What the exercise asks
Every record that follows must be set down word for word.

Material for the task
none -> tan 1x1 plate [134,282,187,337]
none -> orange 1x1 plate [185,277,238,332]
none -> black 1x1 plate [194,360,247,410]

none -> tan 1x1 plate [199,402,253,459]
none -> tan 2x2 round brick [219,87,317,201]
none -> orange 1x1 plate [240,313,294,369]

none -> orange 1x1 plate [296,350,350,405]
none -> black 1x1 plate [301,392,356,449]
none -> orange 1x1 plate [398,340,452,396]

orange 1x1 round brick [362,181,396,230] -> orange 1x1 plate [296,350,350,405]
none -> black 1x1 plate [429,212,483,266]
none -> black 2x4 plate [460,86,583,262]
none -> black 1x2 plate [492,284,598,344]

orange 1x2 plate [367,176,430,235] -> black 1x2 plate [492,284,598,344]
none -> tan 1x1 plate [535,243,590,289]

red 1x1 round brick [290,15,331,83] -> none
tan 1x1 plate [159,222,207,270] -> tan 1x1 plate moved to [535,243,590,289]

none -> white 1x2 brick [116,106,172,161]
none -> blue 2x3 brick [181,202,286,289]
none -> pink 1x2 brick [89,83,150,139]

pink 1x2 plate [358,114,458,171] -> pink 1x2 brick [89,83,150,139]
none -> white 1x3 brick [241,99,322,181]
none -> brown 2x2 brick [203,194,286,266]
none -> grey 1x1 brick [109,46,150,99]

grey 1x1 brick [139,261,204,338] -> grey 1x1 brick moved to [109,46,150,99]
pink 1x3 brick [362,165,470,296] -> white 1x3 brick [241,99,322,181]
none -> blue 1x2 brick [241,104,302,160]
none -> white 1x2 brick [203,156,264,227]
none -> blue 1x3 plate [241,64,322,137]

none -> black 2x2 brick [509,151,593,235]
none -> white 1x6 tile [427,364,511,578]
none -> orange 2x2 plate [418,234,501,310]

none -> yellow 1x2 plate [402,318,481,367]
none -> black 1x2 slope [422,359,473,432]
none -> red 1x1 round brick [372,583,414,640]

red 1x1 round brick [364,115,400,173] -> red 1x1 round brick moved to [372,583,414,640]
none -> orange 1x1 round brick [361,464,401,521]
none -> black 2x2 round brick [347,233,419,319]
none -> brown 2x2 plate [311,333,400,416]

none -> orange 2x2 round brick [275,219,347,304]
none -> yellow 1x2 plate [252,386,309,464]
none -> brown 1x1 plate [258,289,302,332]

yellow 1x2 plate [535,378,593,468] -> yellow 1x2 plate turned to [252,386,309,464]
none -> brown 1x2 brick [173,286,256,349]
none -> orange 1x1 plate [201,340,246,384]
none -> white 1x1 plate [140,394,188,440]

Your solution
none -> tan 1x1 plate [134,282,187,337]
none -> orange 1x1 plate [185,277,238,332]
none -> black 1x1 plate [194,360,247,410]

none -> tan 1x1 plate [199,402,253,459]
none -> tan 2x2 round brick [219,87,317,201]
none -> orange 1x1 plate [240,313,294,369]

none -> orange 1x1 plate [296,350,350,405]
none -> black 1x1 plate [301,392,356,449]
none -> orange 1x1 plate [398,340,452,396]

orange 1x1 round brick [362,181,396,230] -> orange 1x1 plate [296,350,350,405]
none -> black 1x1 plate [429,212,483,266]
none -> black 2x4 plate [460,86,583,262]
none -> black 1x2 plate [492,284,598,344]

orange 1x2 plate [367,176,430,235] -> black 1x2 plate [492,284,598,344]
none -> tan 1x1 plate [535,243,590,289]

red 1x1 round brick [290,15,331,83] -> none
tan 1x1 plate [159,222,207,270] -> tan 1x1 plate moved to [535,243,590,289]

none -> white 1x2 brick [116,106,172,161]
none -> blue 2x3 brick [181,202,286,289]
none -> pink 1x2 brick [89,83,150,139]

pink 1x2 plate [358,114,458,171] -> pink 1x2 brick [89,83,150,139]
none -> white 1x3 brick [241,99,322,181]
none -> brown 2x2 brick [203,194,286,266]
none -> grey 1x1 brick [109,46,150,99]

grey 1x1 brick [139,261,204,338] -> grey 1x1 brick moved to [109,46,150,99]
pink 1x3 brick [362,165,470,296] -> white 1x3 brick [241,99,322,181]
none -> blue 1x2 brick [241,104,302,160]
none -> white 1x2 brick [203,156,264,227]
none -> blue 1x3 plate [241,64,322,137]

none -> black 2x2 brick [509,151,593,235]
none -> white 1x6 tile [427,364,511,578]
none -> orange 2x2 plate [418,234,501,310]

none -> yellow 1x2 plate [402,318,481,367]
none -> black 1x2 slope [422,359,473,432]
none -> red 1x1 round brick [372,583,414,640]

red 1x1 round brick [364,115,400,173] -> red 1x1 round brick moved to [372,583,414,640]
none -> orange 1x1 round brick [361,464,401,521]
none -> black 2x2 round brick [347,233,419,319]
none -> brown 2x2 plate [311,333,400,416]

none -> orange 2x2 round brick [275,219,347,304]
none -> yellow 1x2 plate [252,386,309,464]
none -> brown 1x1 plate [258,289,302,332]

yellow 1x2 plate [535,378,593,468] -> yellow 1x2 plate turned to [252,386,309,464]
none -> brown 1x2 brick [173,286,256,349]
none -> orange 1x1 plate [201,340,246,384]
none -> white 1x1 plate [140,394,188,440]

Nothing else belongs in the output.